> **Exercise brief**: What is needed is a word-for-word copy of every record below, minus the pictures.

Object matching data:
==========
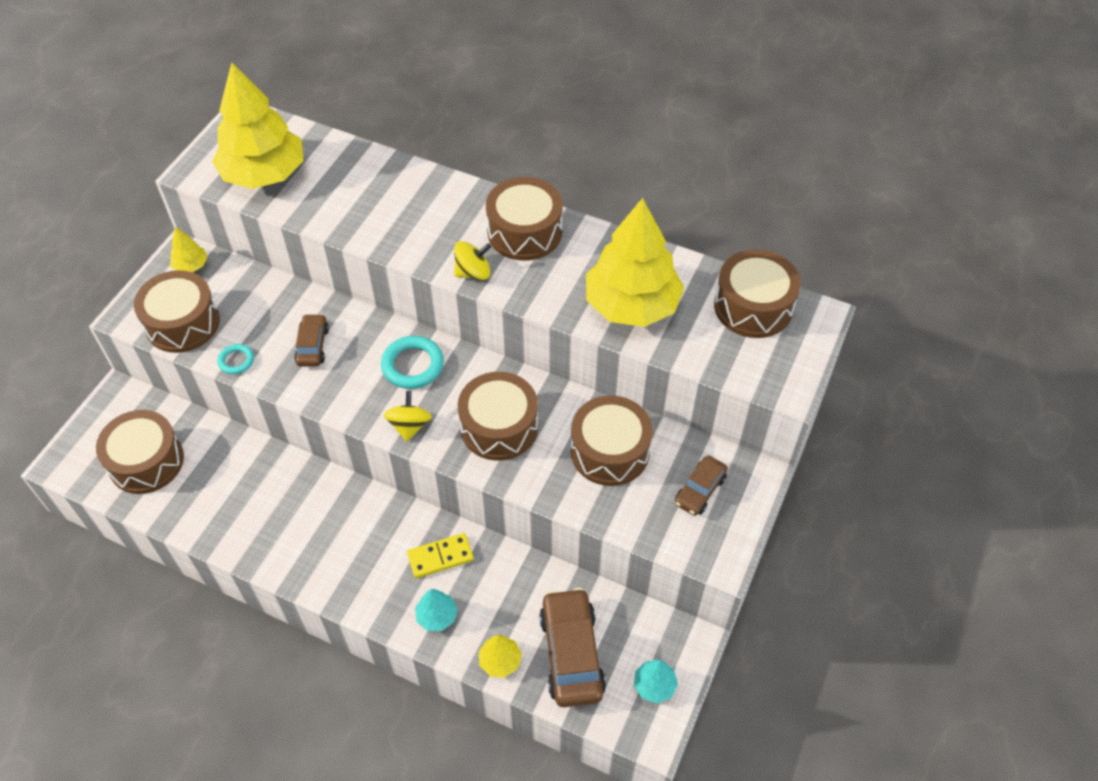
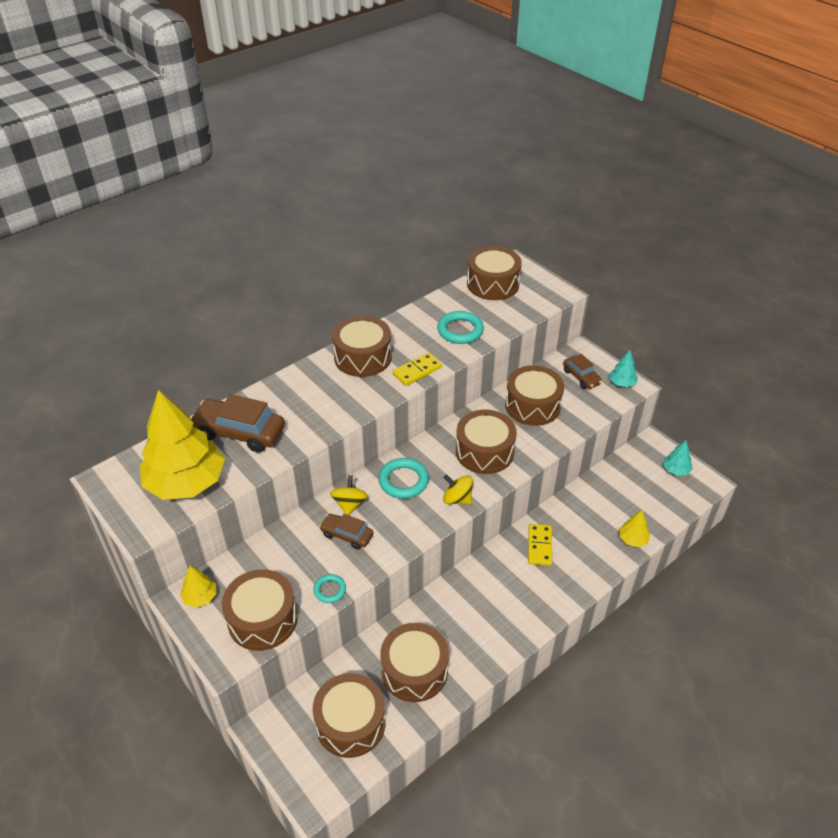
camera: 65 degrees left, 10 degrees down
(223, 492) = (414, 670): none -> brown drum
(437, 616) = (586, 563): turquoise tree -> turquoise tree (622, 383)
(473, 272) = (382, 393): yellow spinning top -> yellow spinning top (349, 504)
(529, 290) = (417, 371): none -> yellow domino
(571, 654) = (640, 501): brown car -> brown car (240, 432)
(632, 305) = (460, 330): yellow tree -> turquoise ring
==========
> **Exercise answer**:
camera: 65 degrees left, 10 degrees down
(223, 492) = (414, 670): none -> brown drum
(437, 616) = (586, 563): turquoise tree -> turquoise tree (622, 383)
(473, 272) = (382, 393): yellow spinning top -> yellow spinning top (349, 504)
(529, 290) = (417, 371): none -> yellow domino
(571, 654) = (640, 501): brown car -> brown car (240, 432)
(632, 305) = (460, 330): yellow tree -> turquoise ring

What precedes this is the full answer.